### Task goal
The answer must be an exact reprint of the lines from the one with "LCD pin SDA: D7 -> D8" through the final line of the data, with no pictures included.

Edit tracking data
☆ ☆ ☆ ☆ ☆

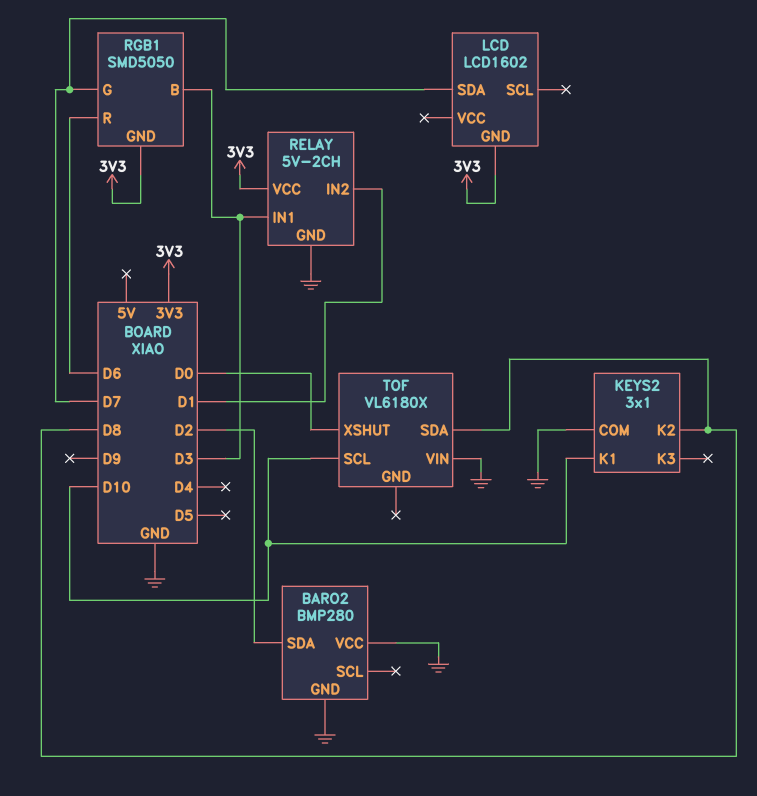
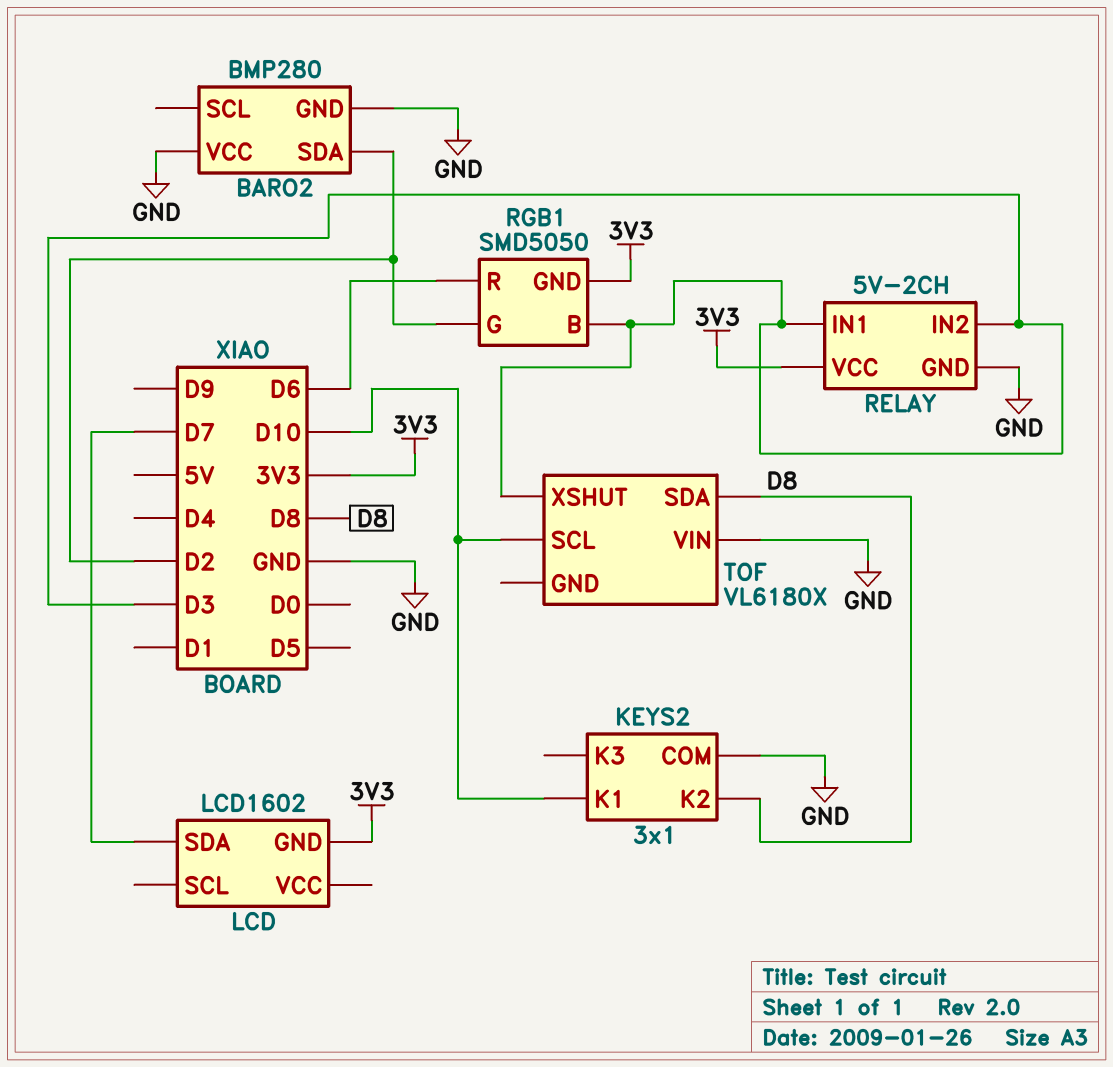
RELAY pin IN2: D1 -> D3
RGB1 pin G: D7 -> D2
TOF pin XSHUT: D0 -> D3

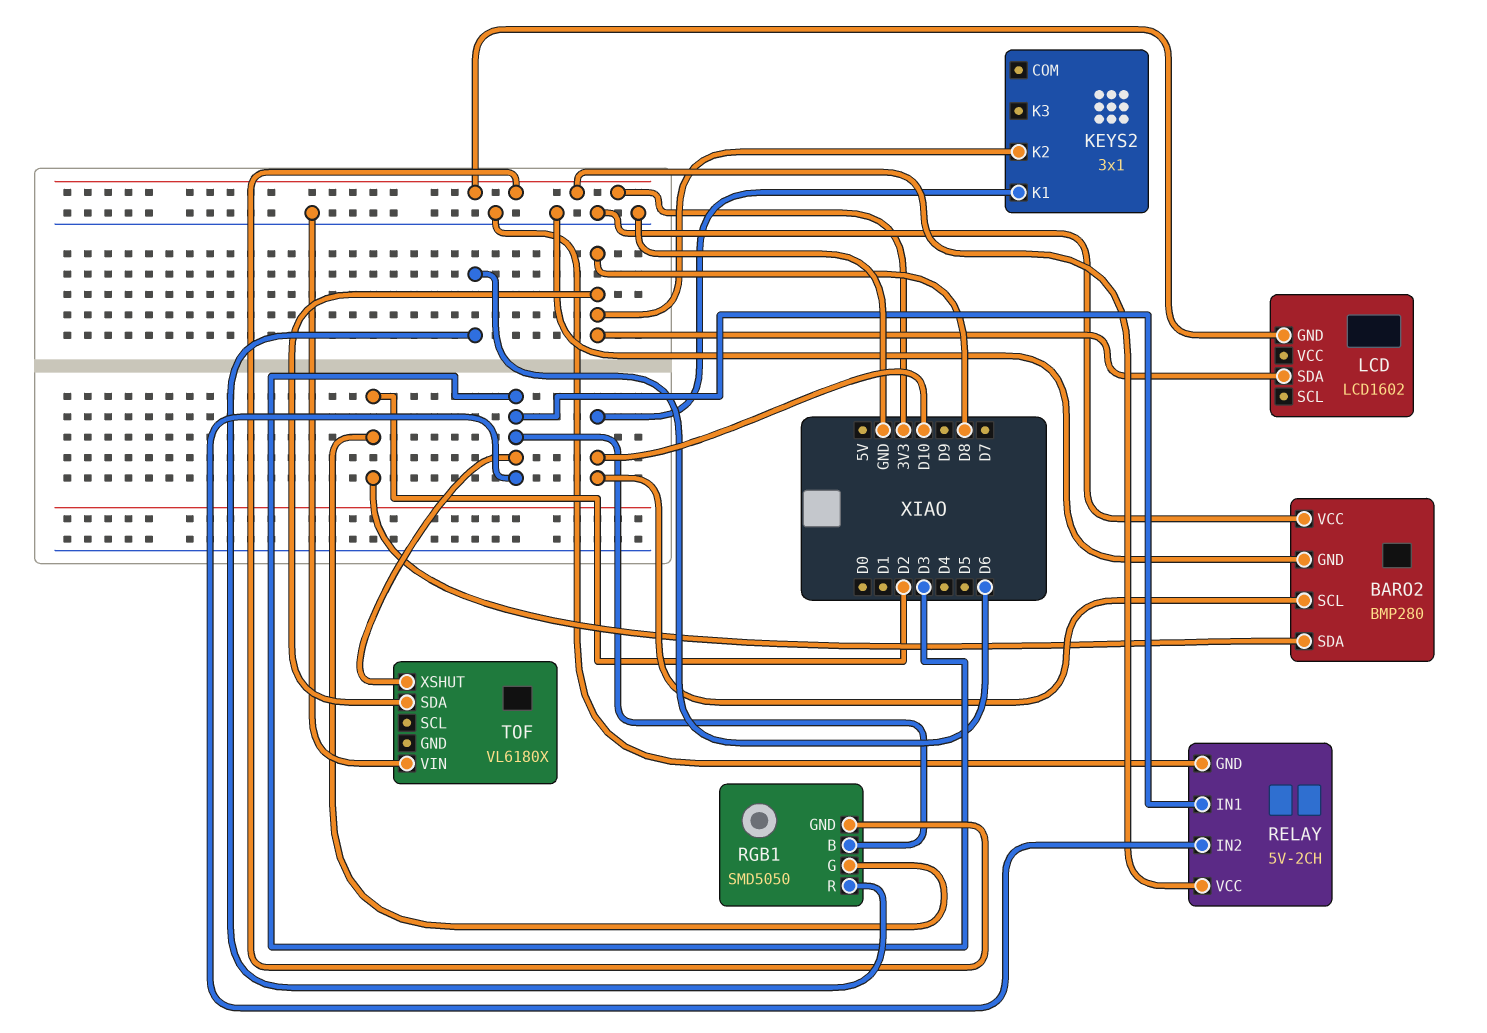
BARO2 pin SCL: none -> D10
KEYS2 pin COM: GND -> none
LCD pin SDA: D7 -> D8
TOF pin SCL: D10 -> none

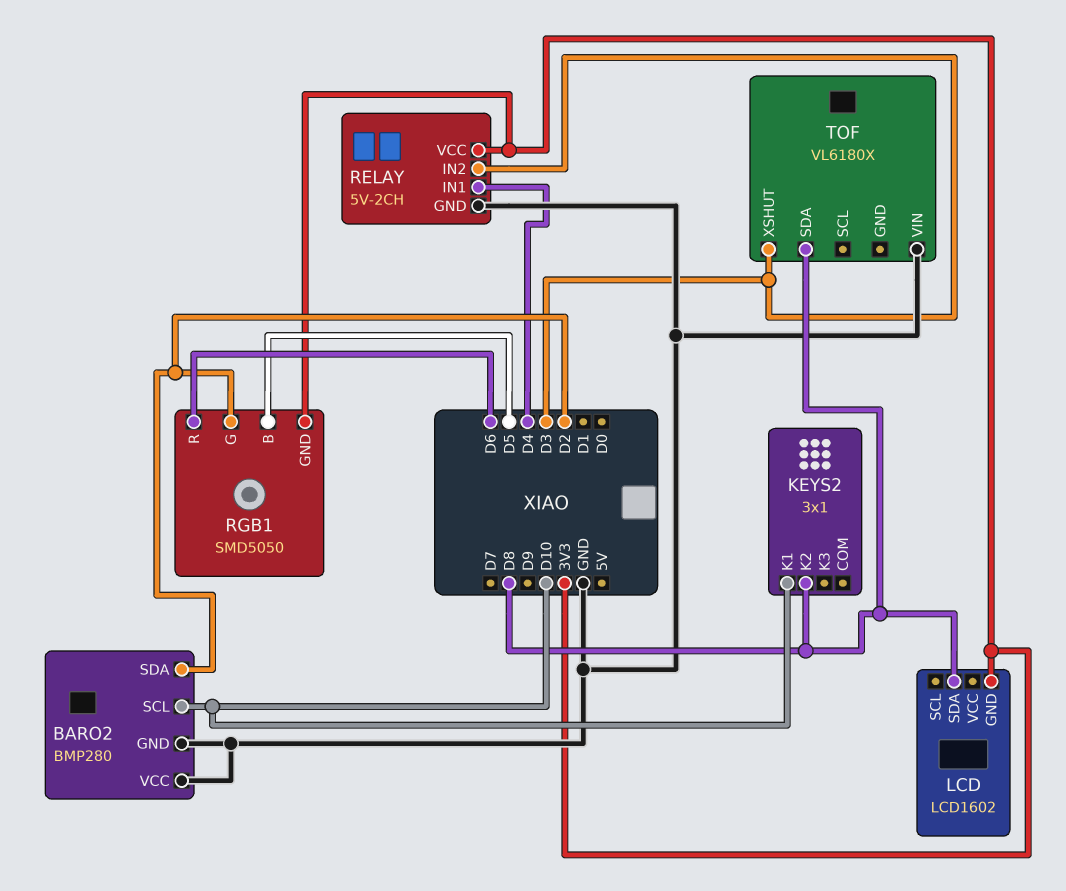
RELAY pin IN1: D3 -> D4
RGB1 pin B: D3 -> D5

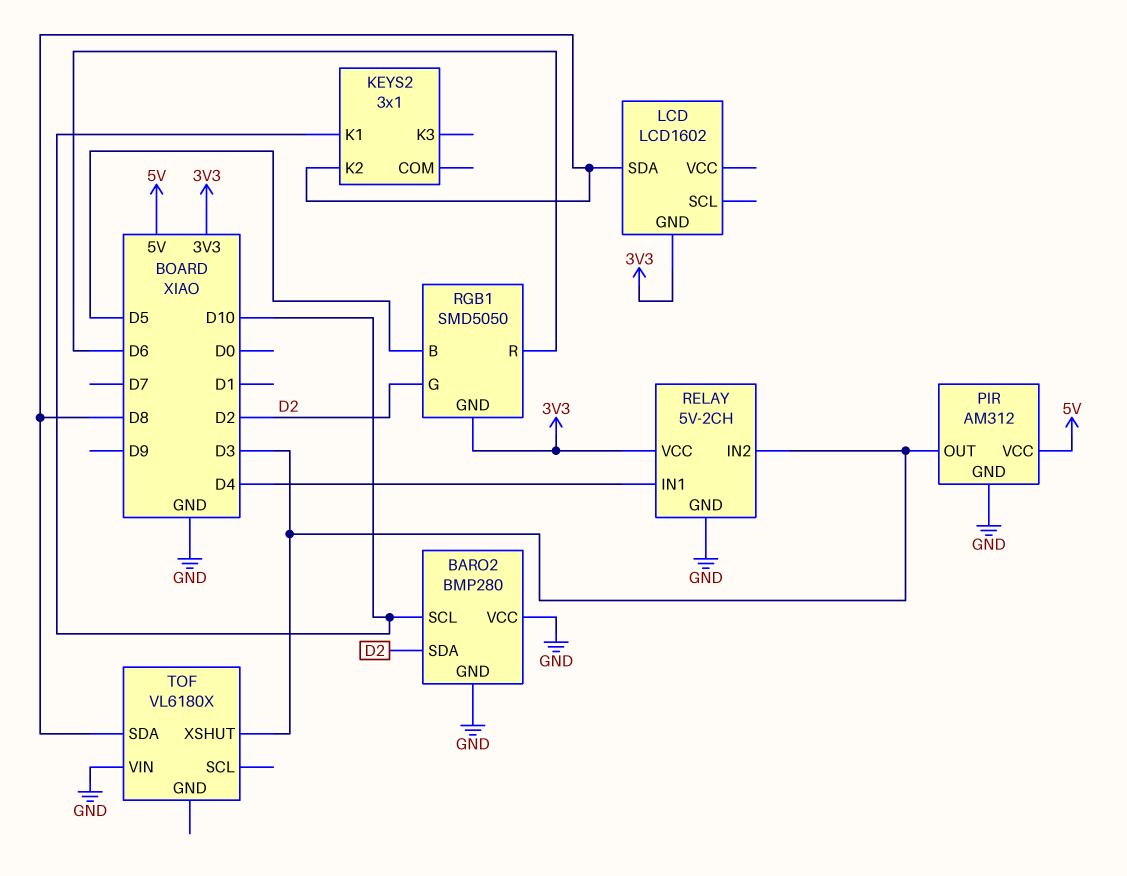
PIR: none -> AM312
PIR pin GND: none -> GND
PIR pin OUT: none -> D3
PIR pin VCC: none -> 5V

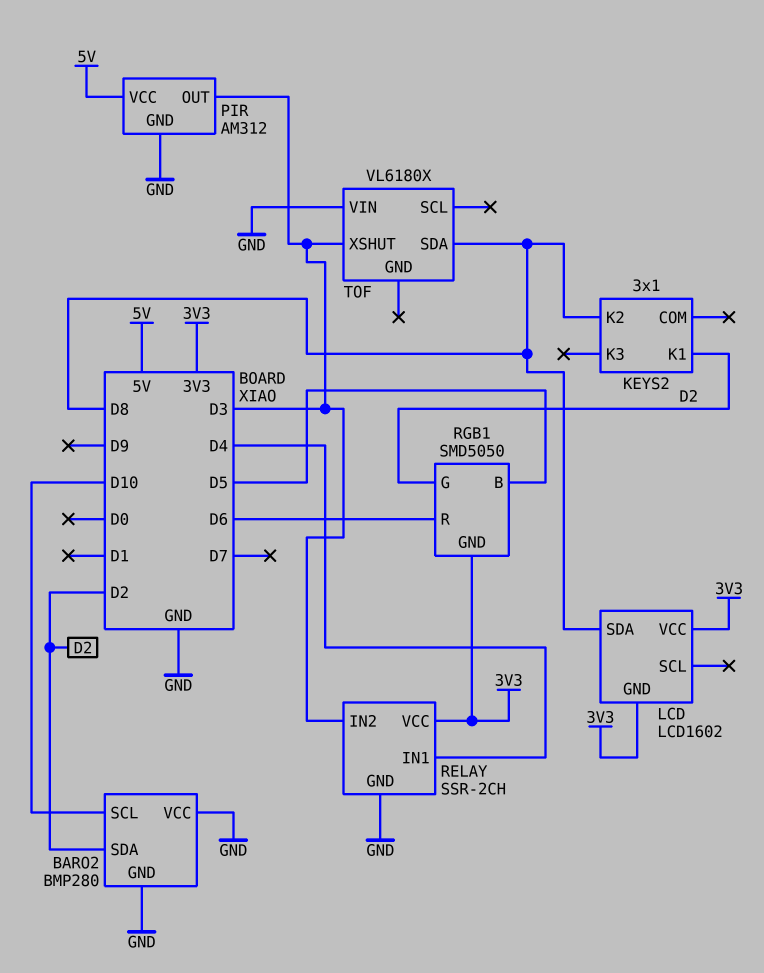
KEYS2 pin K1: D10 -> D2
LCD pin VCC: none -> 3V3
RELAY: 5V-2CH -> SSR-2CH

☆ ☆ ☆ ☆ ☆

### Exercise solution
LCD pin SDA: D7 -> D8
TOF pin SCL: D10 -> none

RELAY pin IN1: D3 -> D4
RGB1 pin B: D3 -> D5

PIR: none -> AM312
PIR pin GND: none -> GND
PIR pin OUT: none -> D3
PIR pin VCC: none -> 5V

KEYS2 pin K1: D10 -> D2
LCD pin VCC: none -> 3V3
RELAY: 5V-2CH -> SSR-2CH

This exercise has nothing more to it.